**What is expected**
Whatever precedes the line containing "(588, 416) = (489, 391): white" is not copied; that line and every line after it through the final one below are copied exactly, except pictures.

**Extracted records**
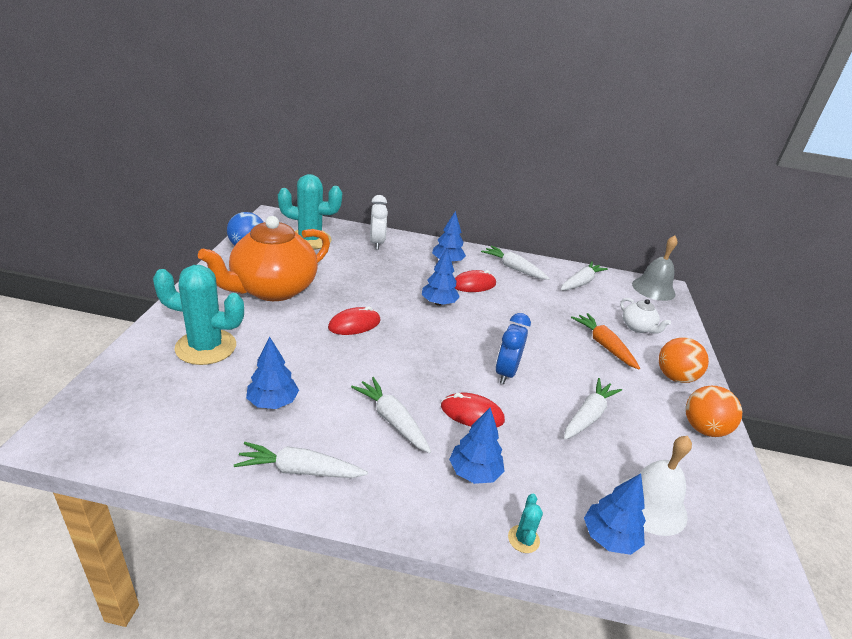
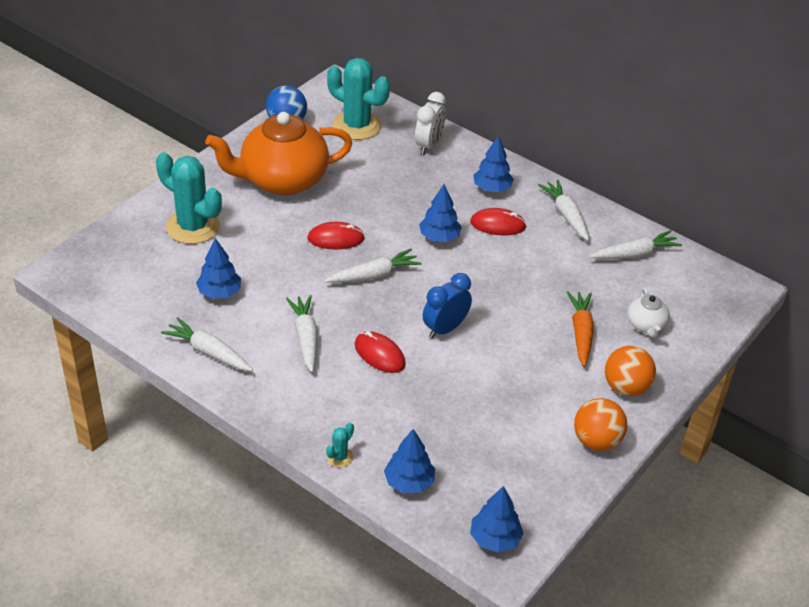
camera: 30 degrees right, 10 degrees up
(474, 472) = (341, 400): blue tree -> blue tree (494, 539)
(588, 416) = (489, 391): white carrot -> white carrot (373, 275)
(651, 505) = (470, 476): white bell -> none
(653, 289) = (726, 286): grey bell -> none

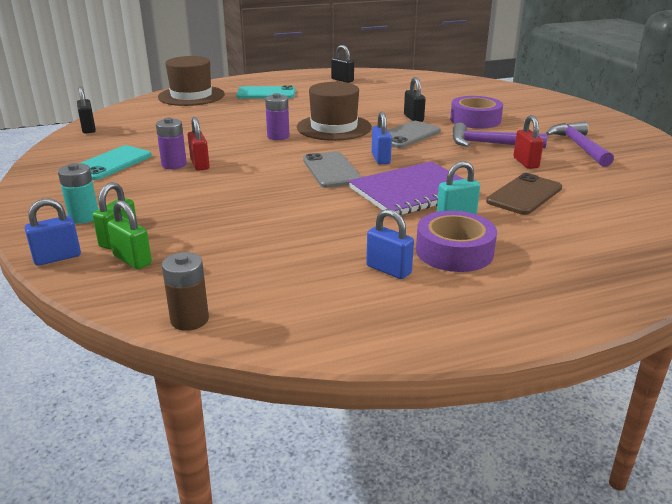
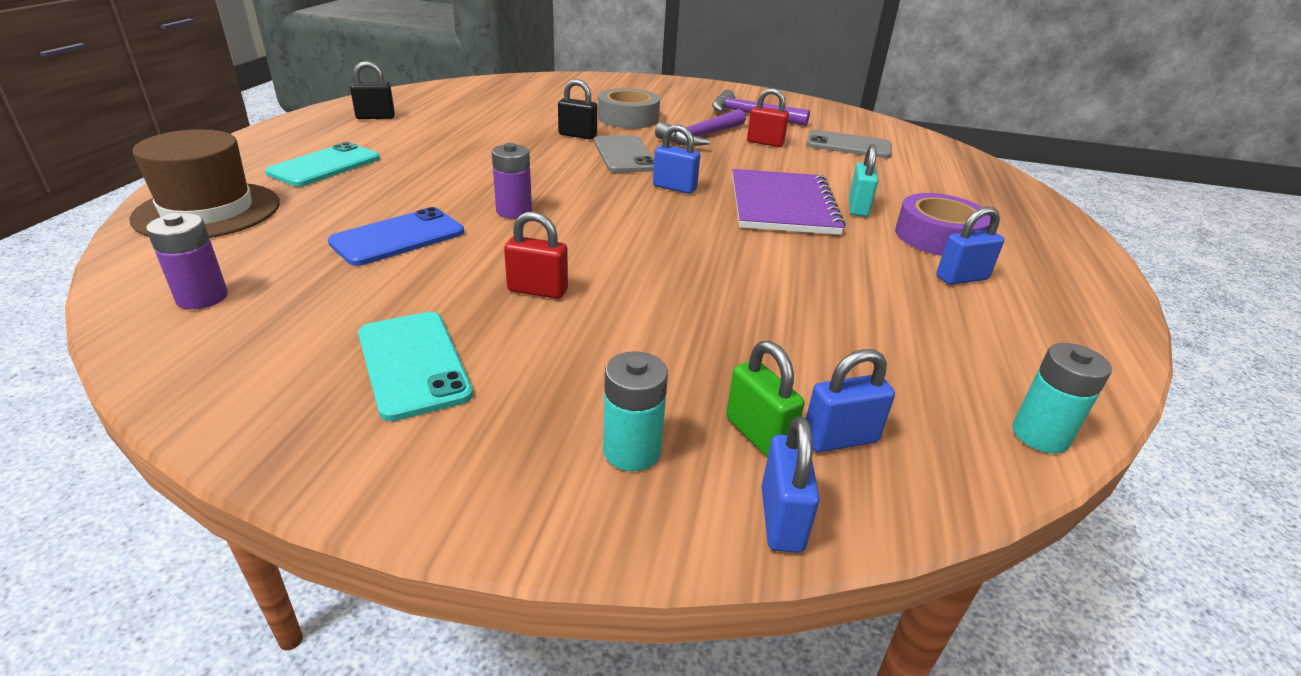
camera: 60 degrees left, 5 degrees up
(88, 129) = (173, 344): black padlock -> none
(132, 260) = (840, 439): green padlock -> blue padlock
(174, 165) = (507, 310): purple battery -> purple battery (202, 297)
(189, 319) = (1040, 435): brown battery -> turquoise battery
(214, 127) = (398, 237): none -> blue phone
(331, 170) = (675, 220): grey phone -> grey phone (848, 145)
(334, 127) = (538, 175): brown hat -> none
(475, 120) = (628, 118): purple tape -> grey tape
(524, 195) = (836, 169): brown phone -> none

**Written solution**
(588, 416) = (489, 391): white carrot -> white carrot (373, 275)
(651, 505) = (470, 476): white bell -> none
(653, 289) = (726, 286): grey bell -> none

camera: 60 degrees left, 5 degrees up
(88, 129) = (173, 344): black padlock -> none
(132, 260) = (840, 439): green padlock -> blue padlock
(174, 165) = (507, 310): purple battery -> purple battery (202, 297)
(189, 319) = (1040, 435): brown battery -> turquoise battery
(214, 127) = (398, 237): none -> blue phone
(331, 170) = (675, 220): grey phone -> grey phone (848, 145)
(334, 127) = (538, 175): brown hat -> none
(475, 120) = (628, 118): purple tape -> grey tape
(524, 195) = (836, 169): brown phone -> none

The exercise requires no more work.